◆ AIM OF THE EXERCISE:
Drop all images and give the records again exactly.
━━━━━━
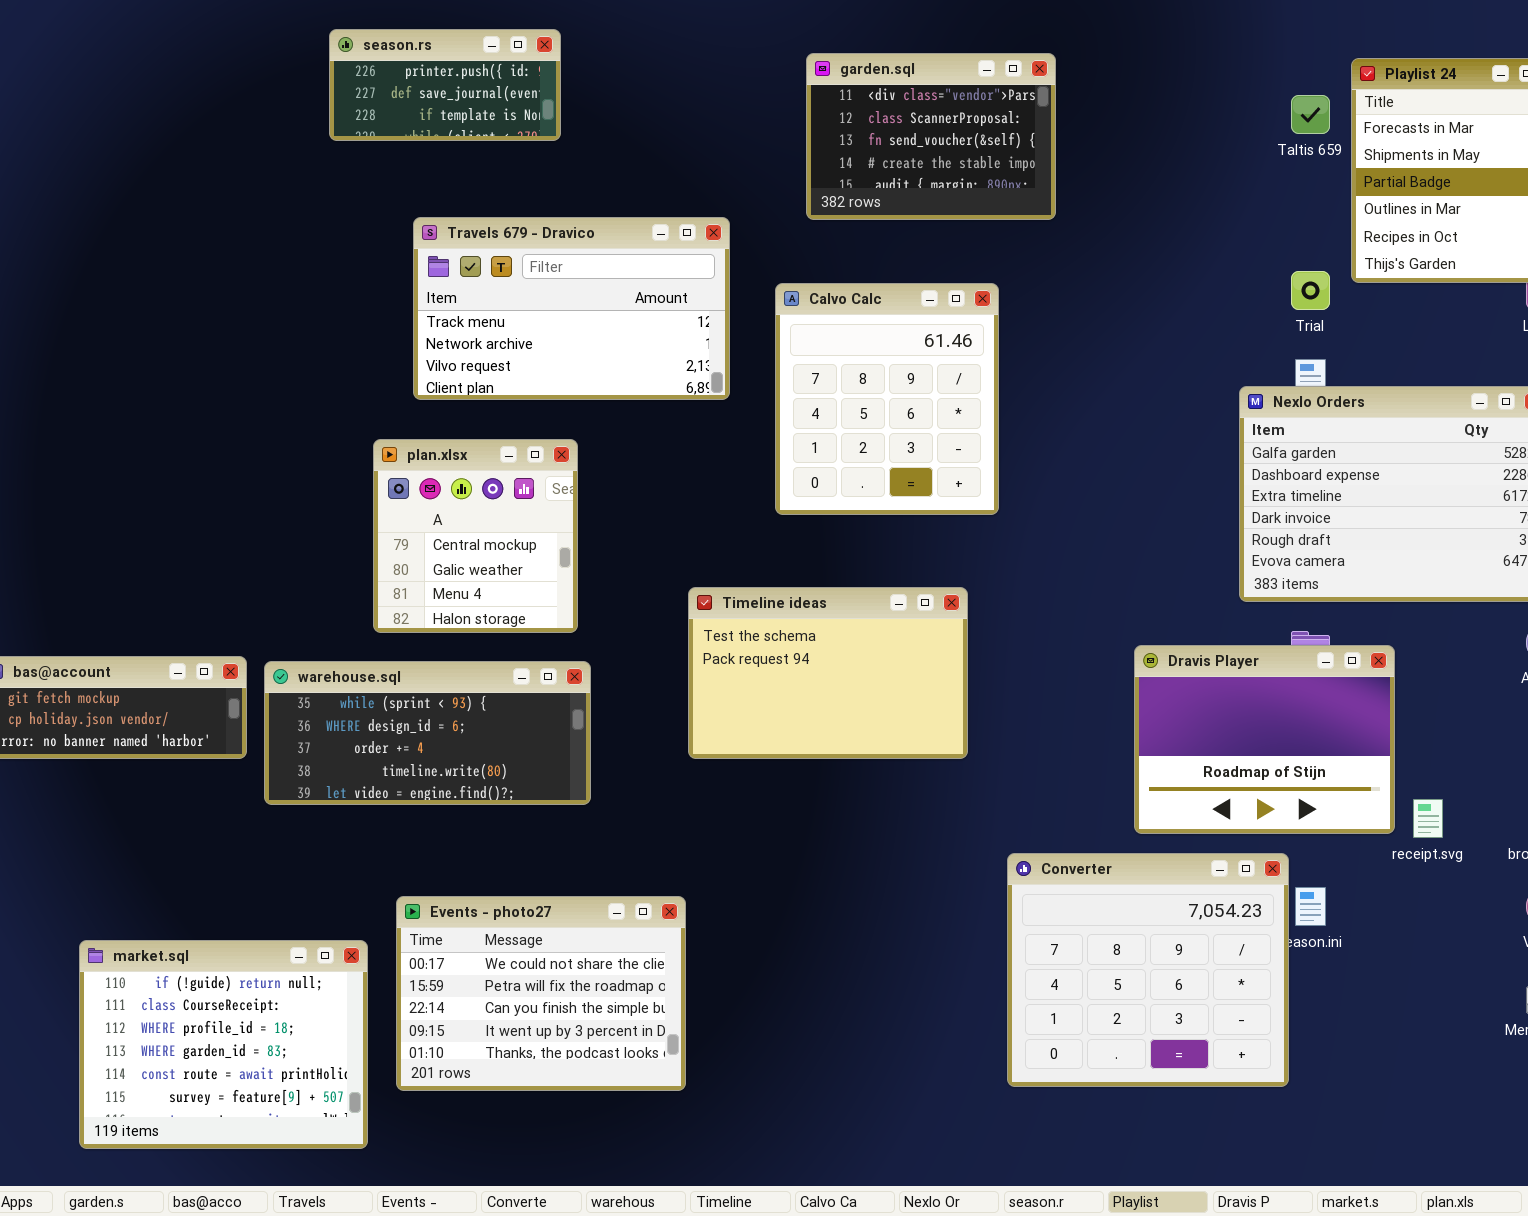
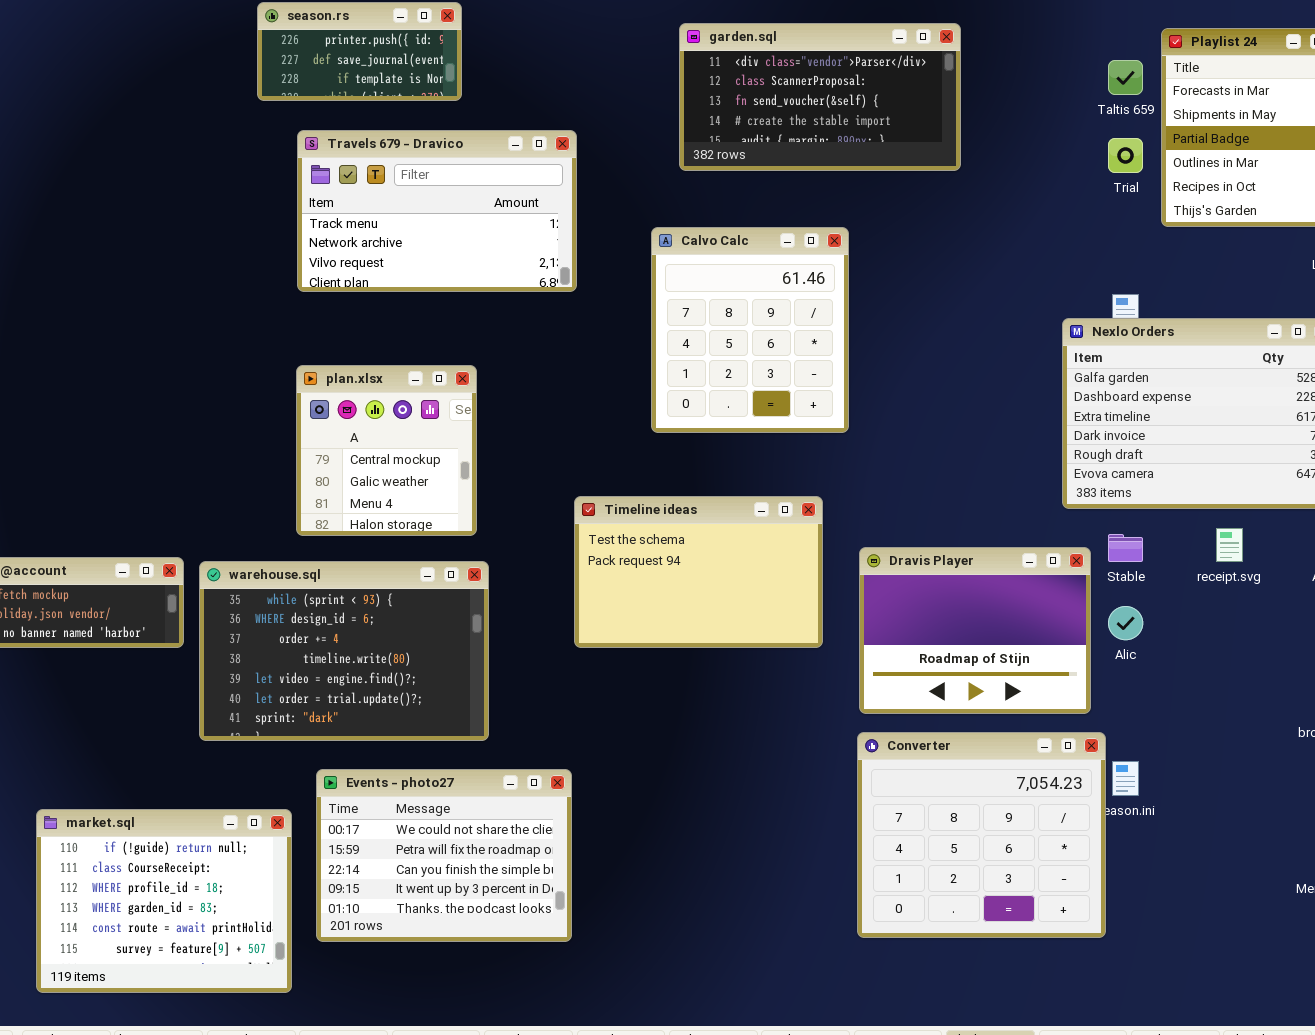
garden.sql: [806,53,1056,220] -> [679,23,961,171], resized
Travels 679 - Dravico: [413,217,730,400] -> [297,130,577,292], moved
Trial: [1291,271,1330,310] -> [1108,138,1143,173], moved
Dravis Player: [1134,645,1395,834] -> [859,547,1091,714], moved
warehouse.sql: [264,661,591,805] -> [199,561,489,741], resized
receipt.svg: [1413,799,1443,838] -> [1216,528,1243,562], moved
━━━━━━
◆ OUTPUT FOR THIS TASK:
garden.sql: [806,53,1056,220] -> [679,23,961,171], resized
Travels 679 - Dravico: [413,217,730,400] -> [297,130,577,292], moved
Trial: [1291,271,1330,310] -> [1108,138,1143,173], moved
Dravis Player: [1134,645,1395,834] -> [859,547,1091,714], moved
warehouse.sql: [264,661,591,805] -> [199,561,489,741], resized
receipt.svg: [1413,799,1443,838] -> [1216,528,1243,562], moved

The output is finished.